— EXCERPTED RECORDS —
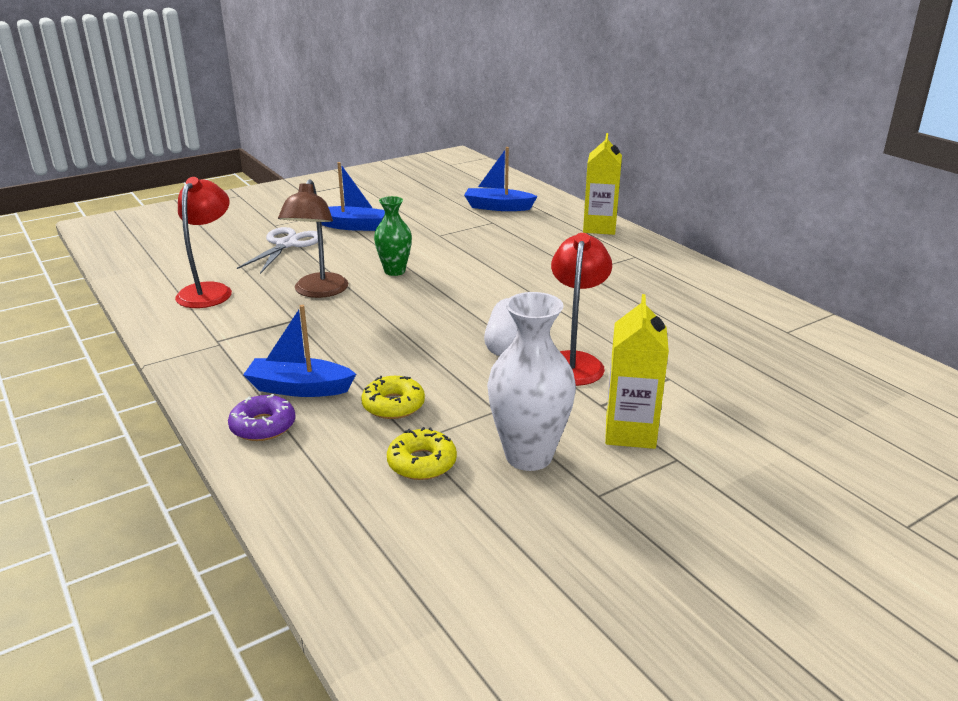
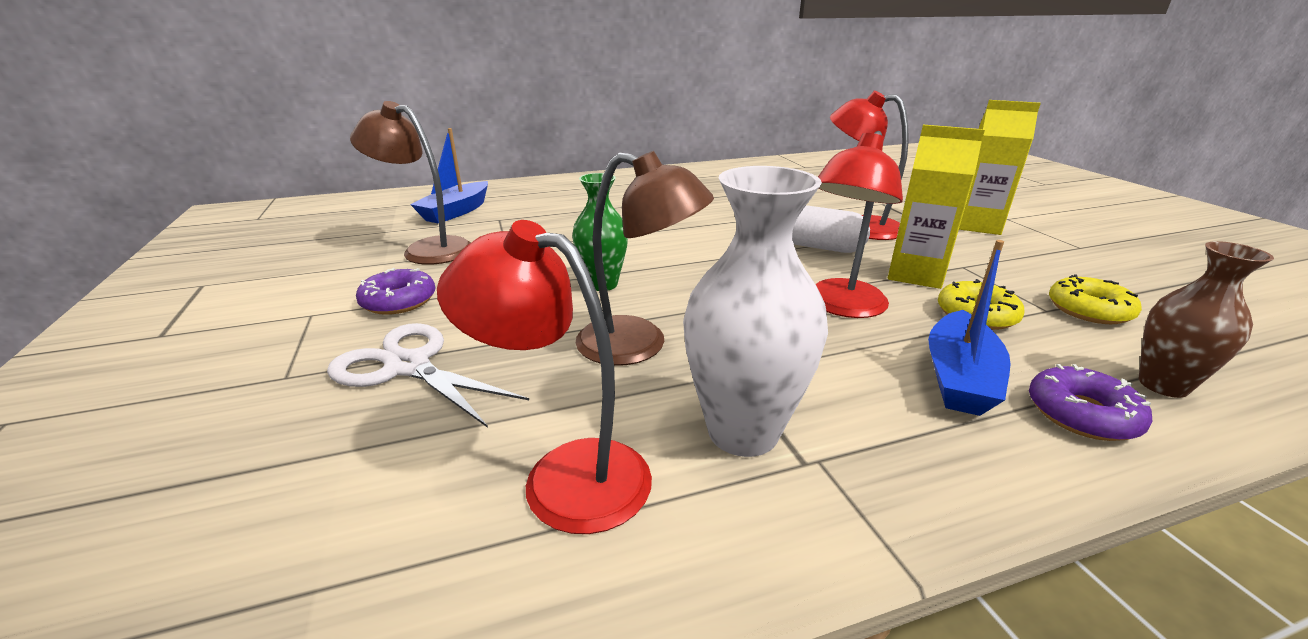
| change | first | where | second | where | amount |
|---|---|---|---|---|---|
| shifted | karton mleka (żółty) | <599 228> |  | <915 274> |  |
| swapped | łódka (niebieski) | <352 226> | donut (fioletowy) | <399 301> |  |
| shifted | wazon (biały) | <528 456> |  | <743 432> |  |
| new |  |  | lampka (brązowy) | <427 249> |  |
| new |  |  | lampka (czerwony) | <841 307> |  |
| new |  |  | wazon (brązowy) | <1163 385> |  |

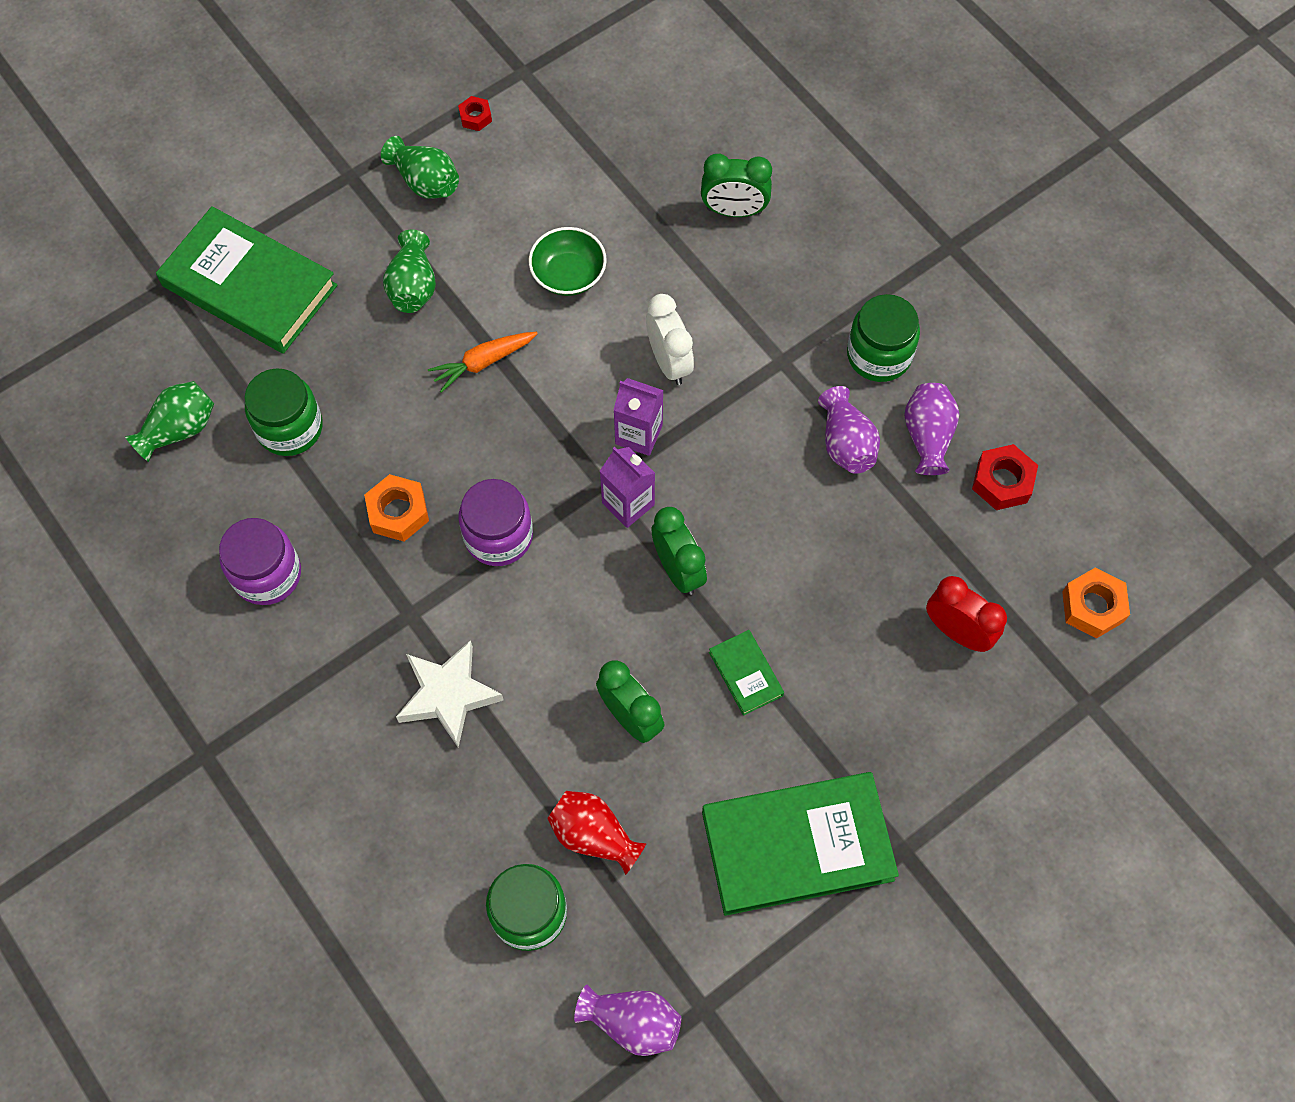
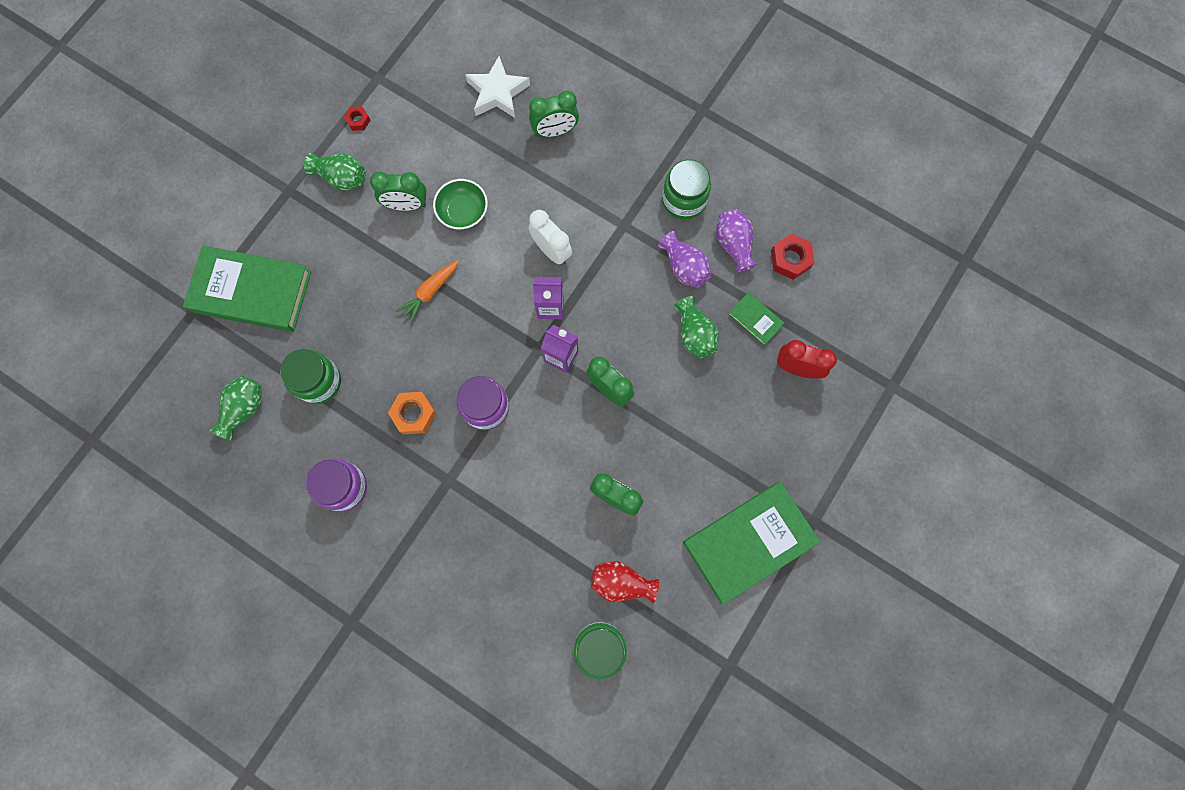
| change | first | where | second | where | amount |
|---|---|---|---|---|---|
| shifted | wazon (zielony) | <413 286> |  | <694 334> |  |
| gone | nakrętka (pomarańczowy) | <1092 607> |  |  |  |
| shifted | książka (zielony) | <745 674> |  | <755 320> |  |
| shifted | gwiazda (biały) | <448 695> |  | <497 92> |  |
| gone | wazon (fioletowy) | <632 1022> |  |  |  |
| new |  |  | budzik (zielony) | <406 205> |  |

— TASK REQUIREMENTS —
Word for word, give the data above again, without any images.

— RESPONSE AREA —
| change | first | where | second | where | amount |
|---|---|---|---|---|---|
| shifted | karton mleka (żółty) | <599 228> |  | <915 274> |  |
| swapped | łódka (niebieski) | <352 226> | donut (fioletowy) | <399 301> |  |
| shifted | wazon (biały) | <528 456> |  | <743 432> |  |
| new |  |  | lampka (brązowy) | <427 249> |  |
| new |  |  | lampka (czerwony) | <841 307> |  |
| new |  |  | wazon (brązowy) | <1163 385> |  |

| change | first | where | second | where | amount |
|---|---|---|---|---|---|
| shifted | wazon (zielony) | <413 286> |  | <694 334> |  |
| gone | nakrętka (pomarańczowy) | <1092 607> |  |  |  |
| shifted | książka (zielony) | <745 674> |  | <755 320> |  |
| shifted | gwiazda (biały) | <448 695> |  | <497 92> |  |
| gone | wazon (fioletowy) | <632 1022> |  |  |  |
| new |  |  | budzik (zielony) | <406 205> |  |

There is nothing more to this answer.